→ Task to complete
What is needed is the exact text of each line in the listing below from the one with "R5: 220 (+9V, VB) -> 82k (+9V, VB)" up to and including the one with "RT2: 1k (GND, IN) -> 100k (GND, IN)", and no pictures.
****
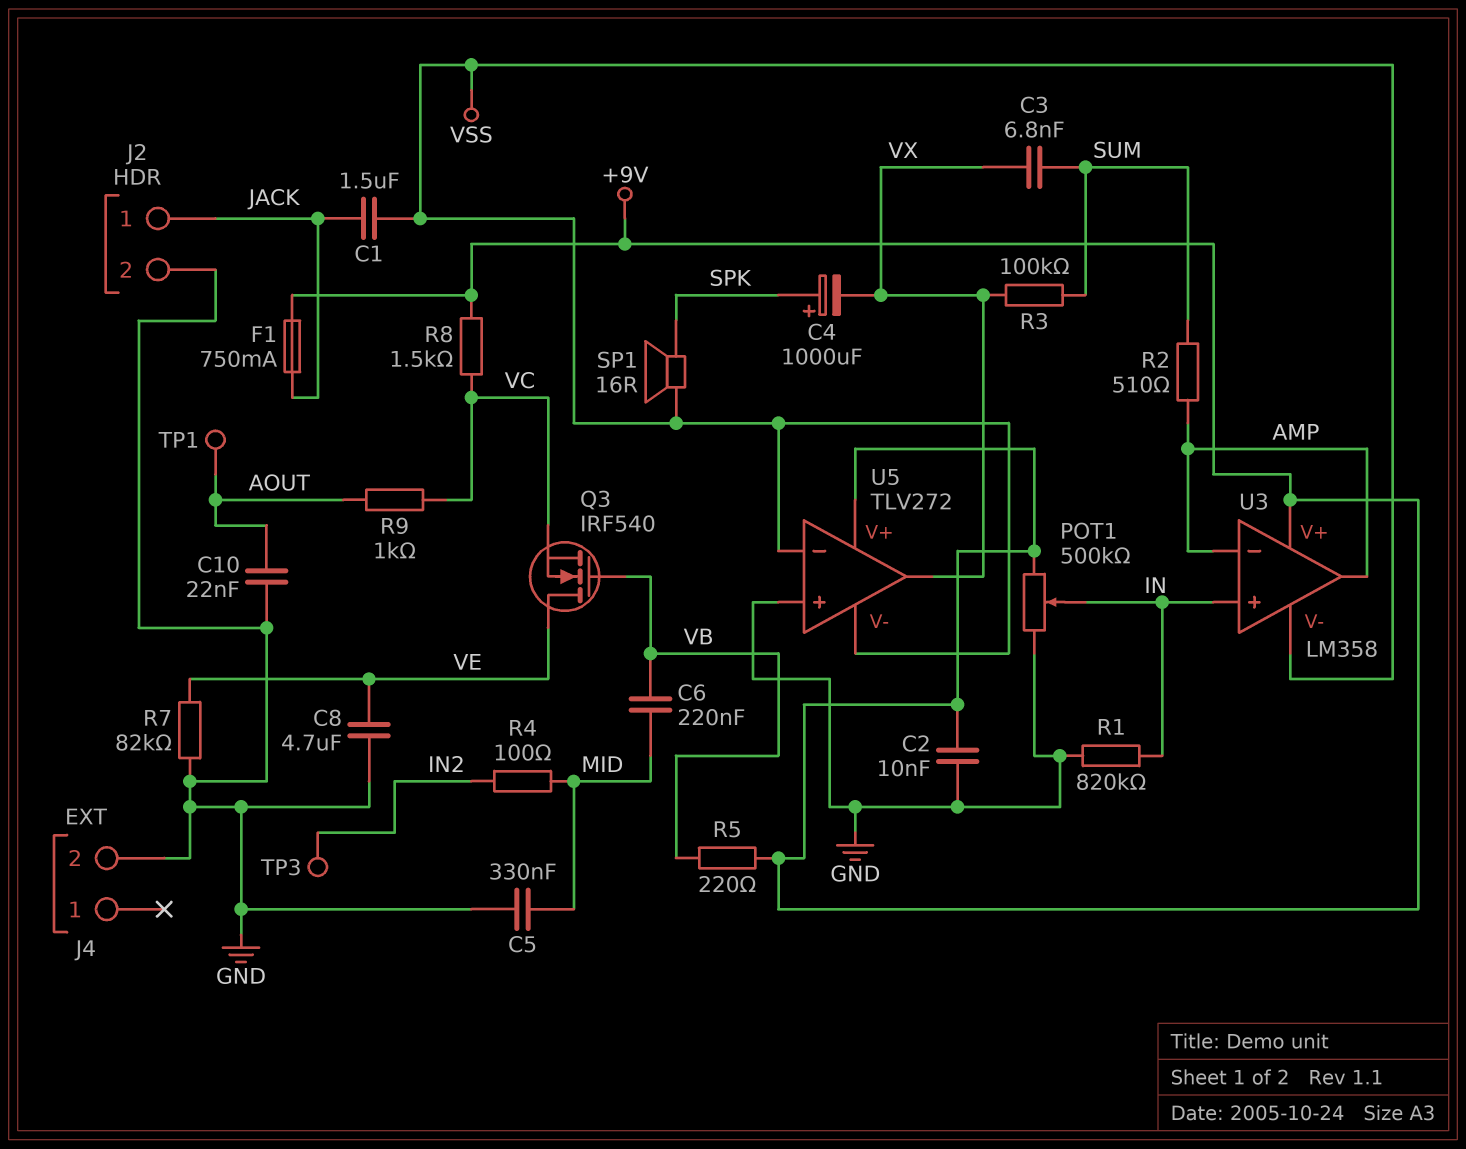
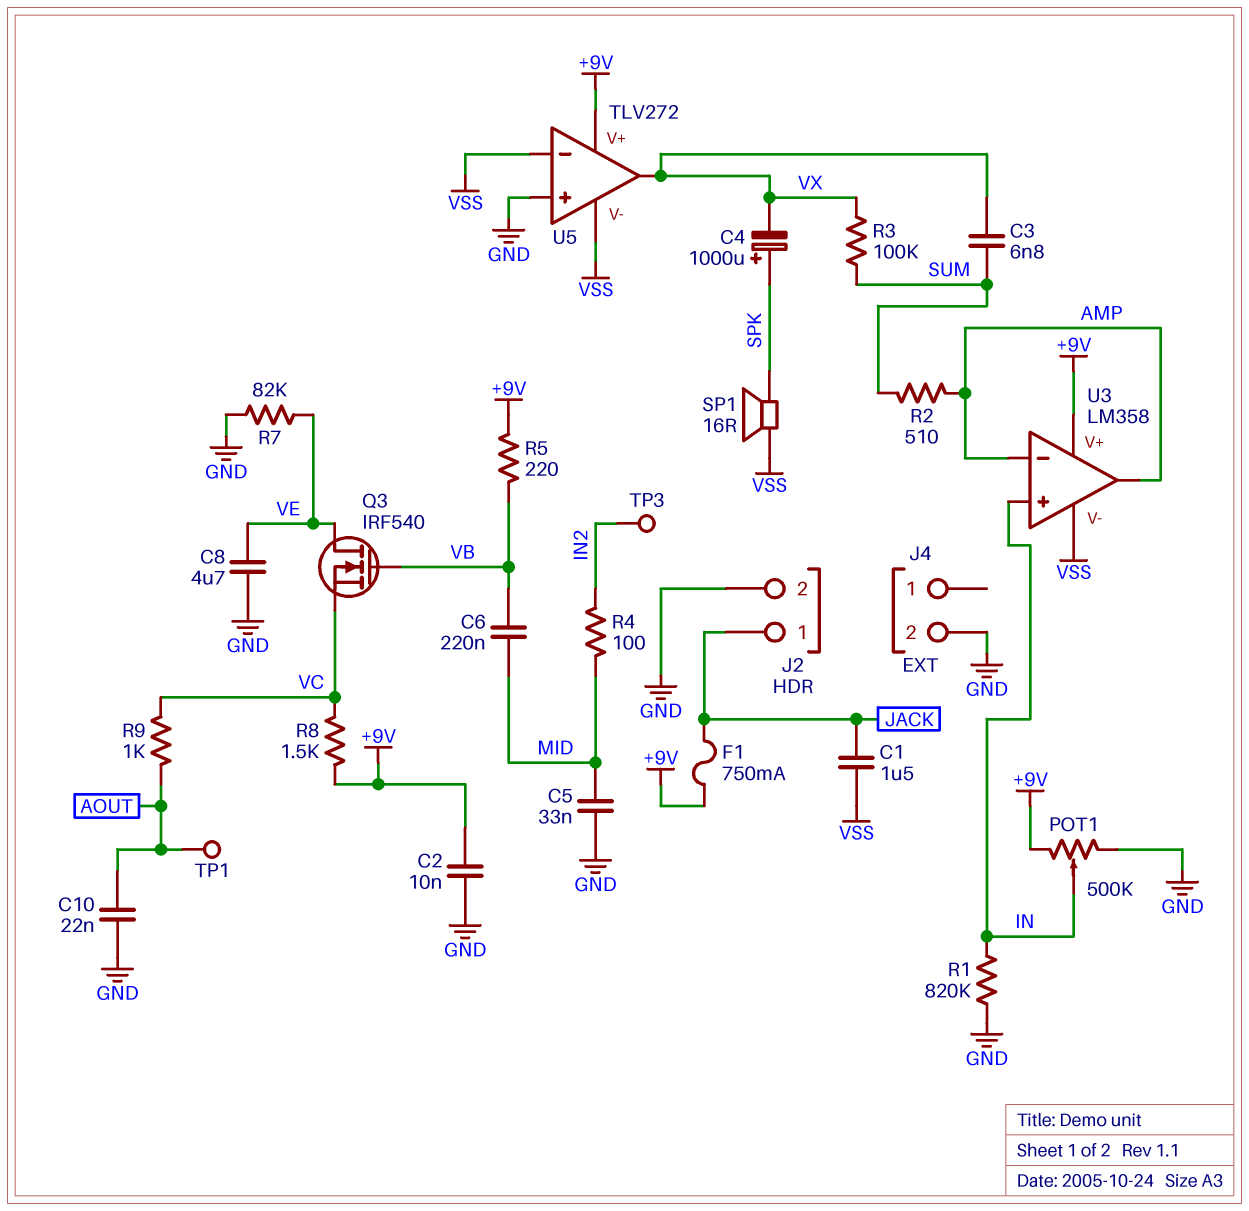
C5: 330nF (GND, MID) -> 33nF (GND, MID)

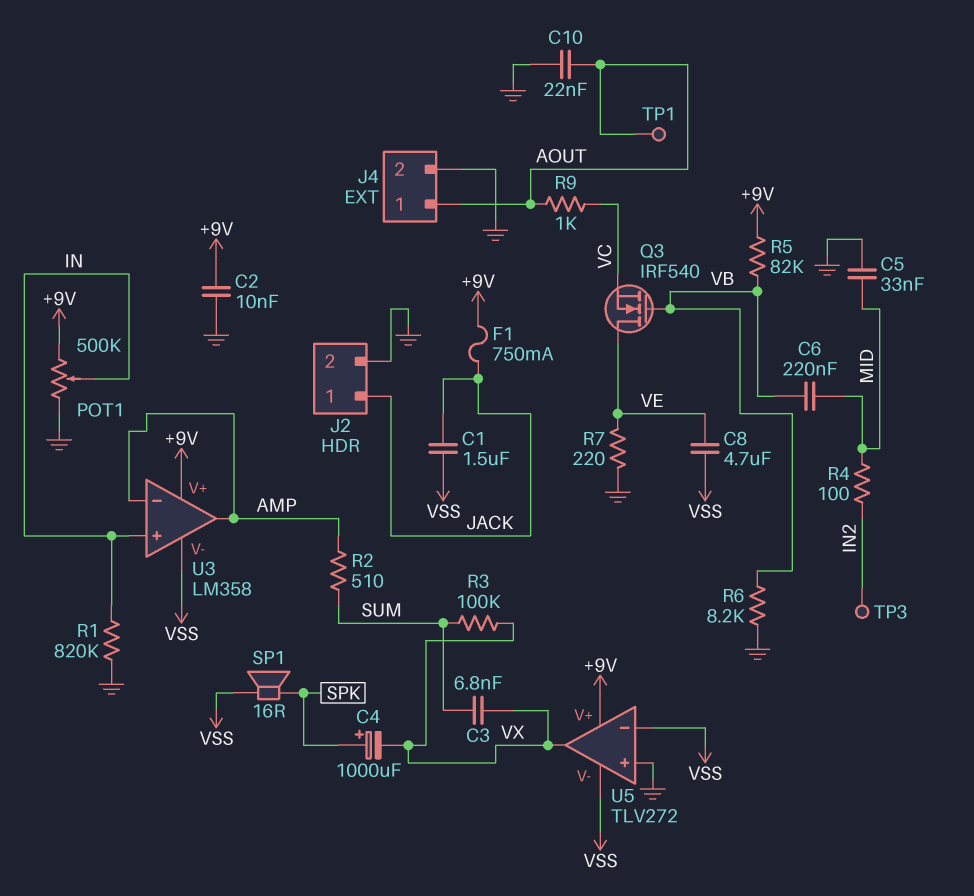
C8: 4.7uF (GND, VE) -> 4.7uF (VE, VSS)
J4 pin 1: none -> AOUT
R5: 220 (+9V, VB) -> 82k (+9V, VB)
R6: none -> 8.2k (GND, VB)
R7: 82k (GND, VE) -> 220 (GND, VE)
R8: 1.5k (+9V, VC) -> none

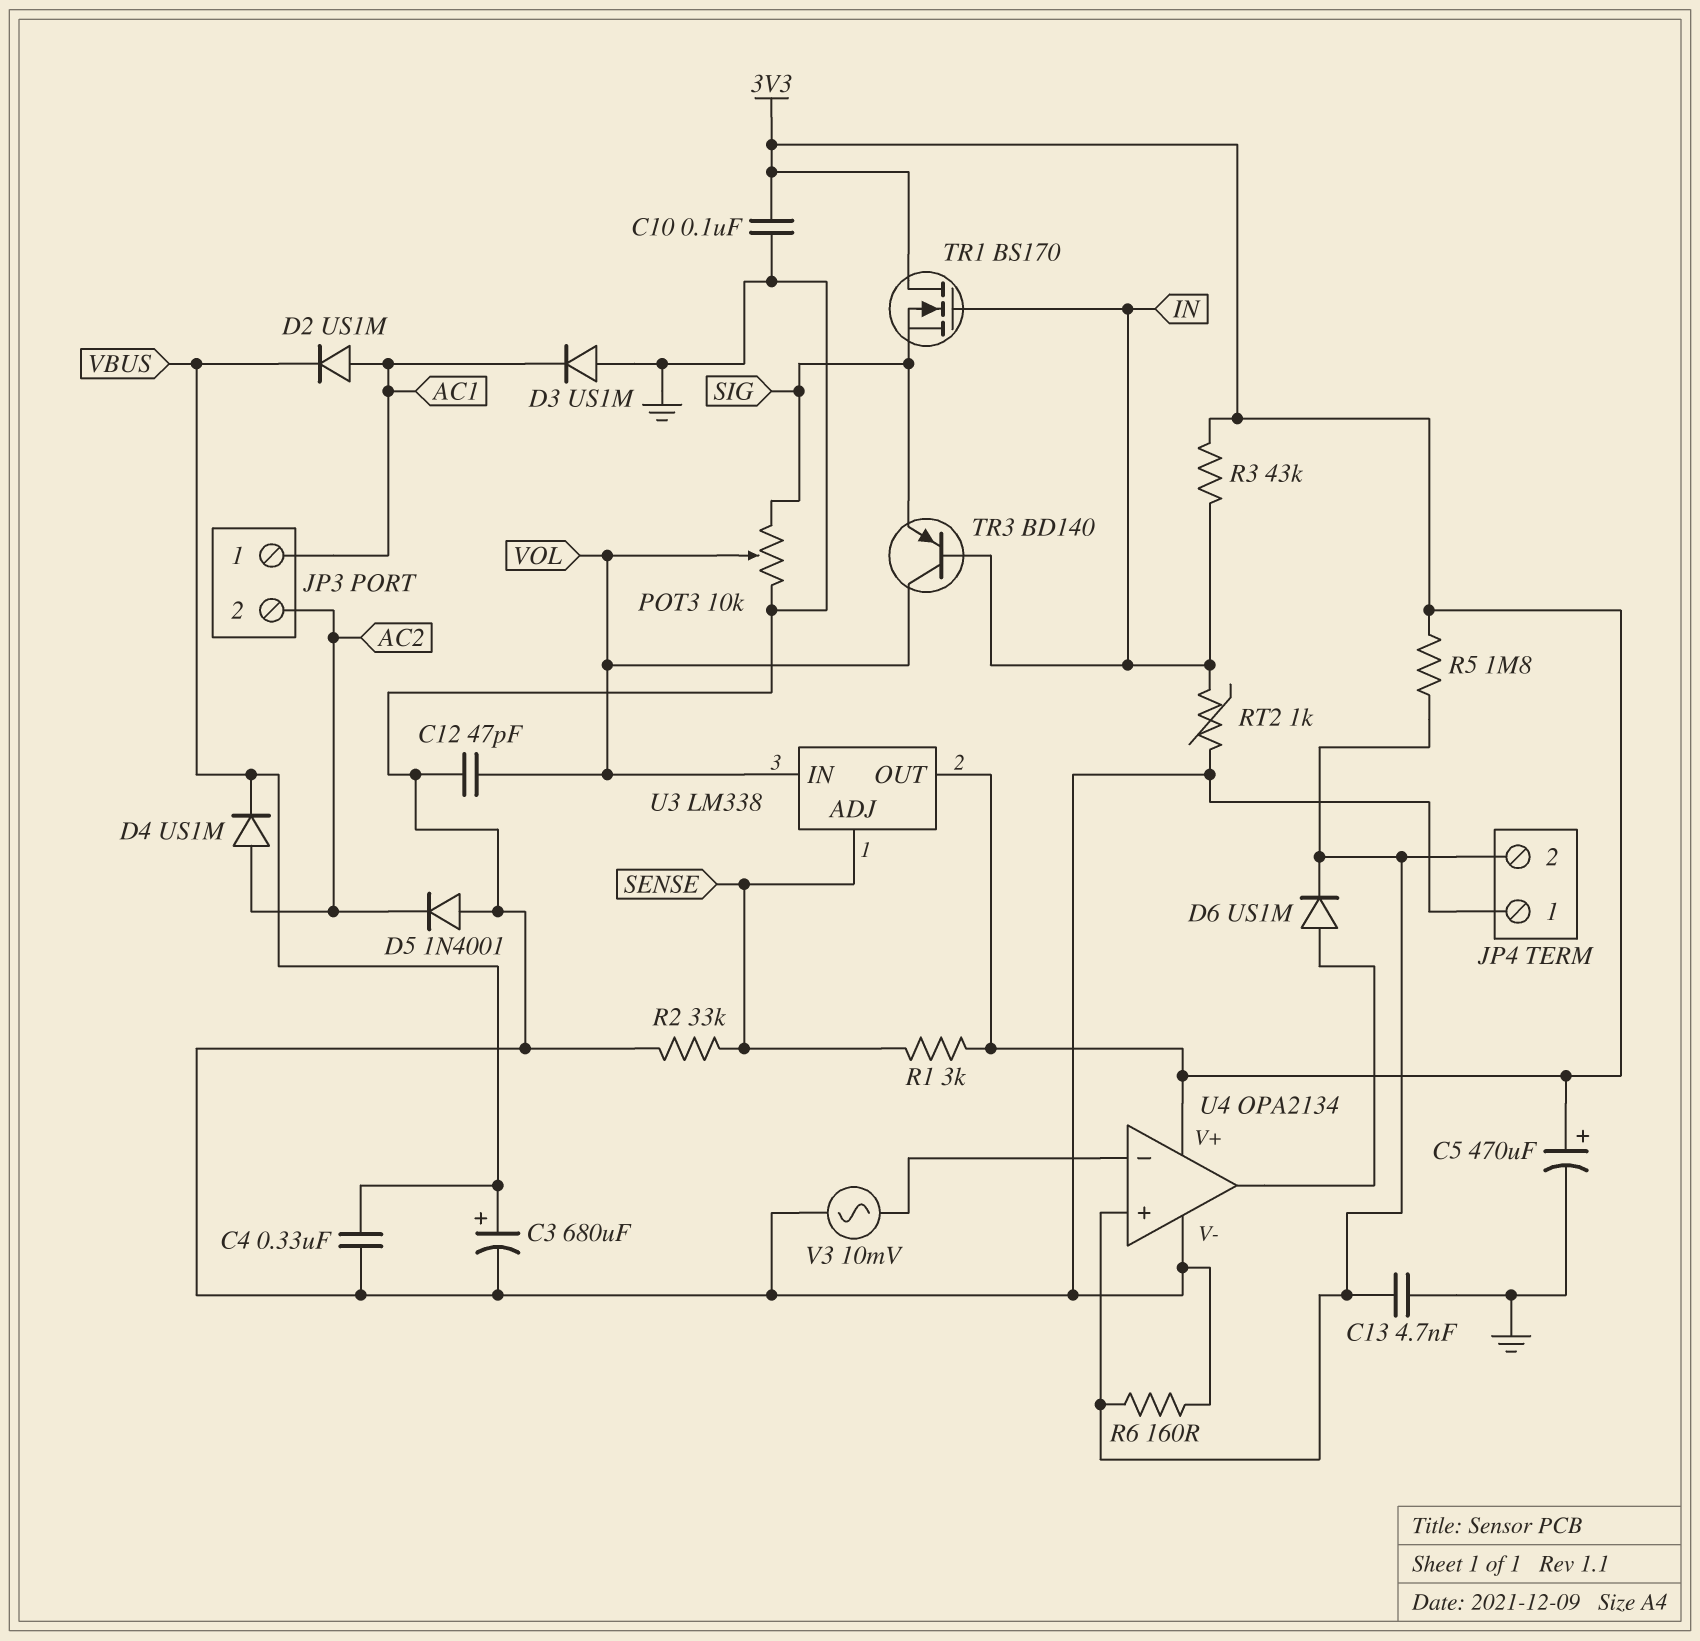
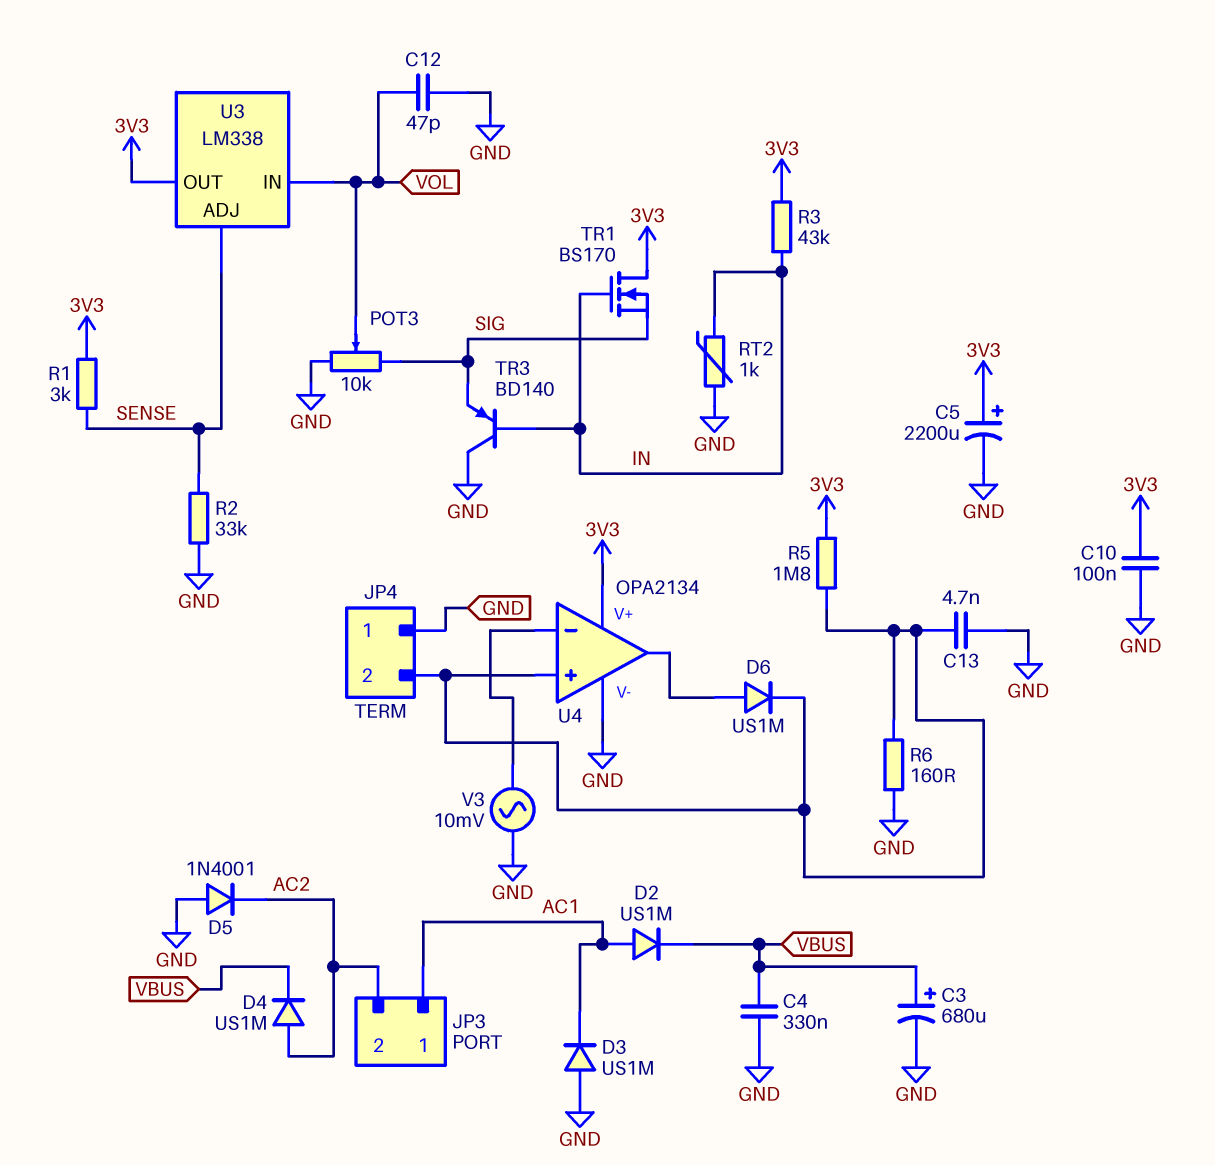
C5: 470uF (plus 3V3, minus GND) -> 2200uF (plus 3V3, minus GND)
TR3: PNP BD140 (B IN, C VOL, E SIG) -> PNP BD140 (B IN, C GND, E SIG)

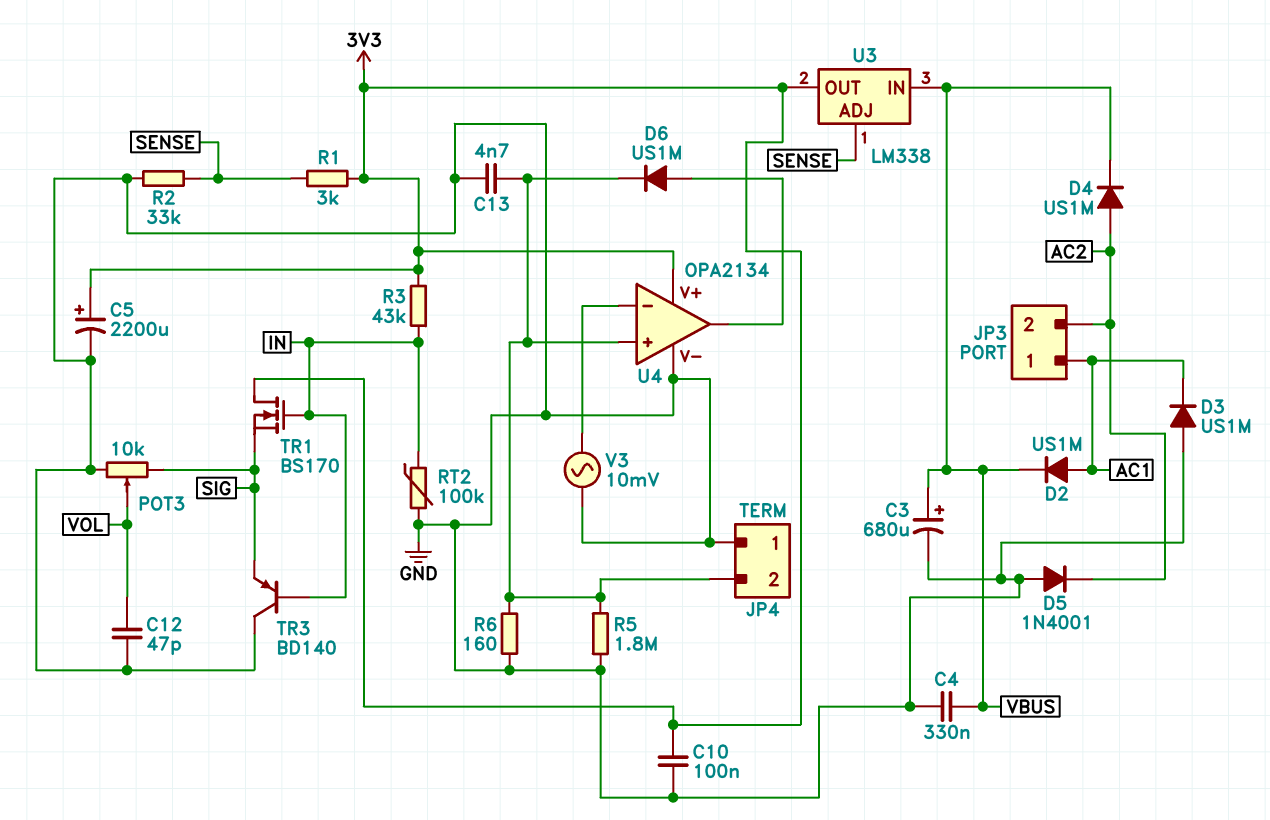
R5: 1.8M (3V3, JP4/2) -> 1.8M (GND, JP4/2)
RT2: 1k (GND, IN) -> 100k (GND, IN)
U3 pin IN: VOL -> VBUS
****
→ Response
R5: 220 (+9V, VB) -> 82k (+9V, VB)
R6: none -> 8.2k (GND, VB)
R7: 82k (GND, VE) -> 220 (GND, VE)
R8: 1.5k (+9V, VC) -> none

C5: 470uF (plus 3V3, minus GND) -> 2200uF (plus 3V3, minus GND)
TR3: PNP BD140 (B IN, C VOL, E SIG) -> PNP BD140 (B IN, C GND, E SIG)

R5: 1.8M (3V3, JP4/2) -> 1.8M (GND, JP4/2)
RT2: 1k (GND, IN) -> 100k (GND, IN)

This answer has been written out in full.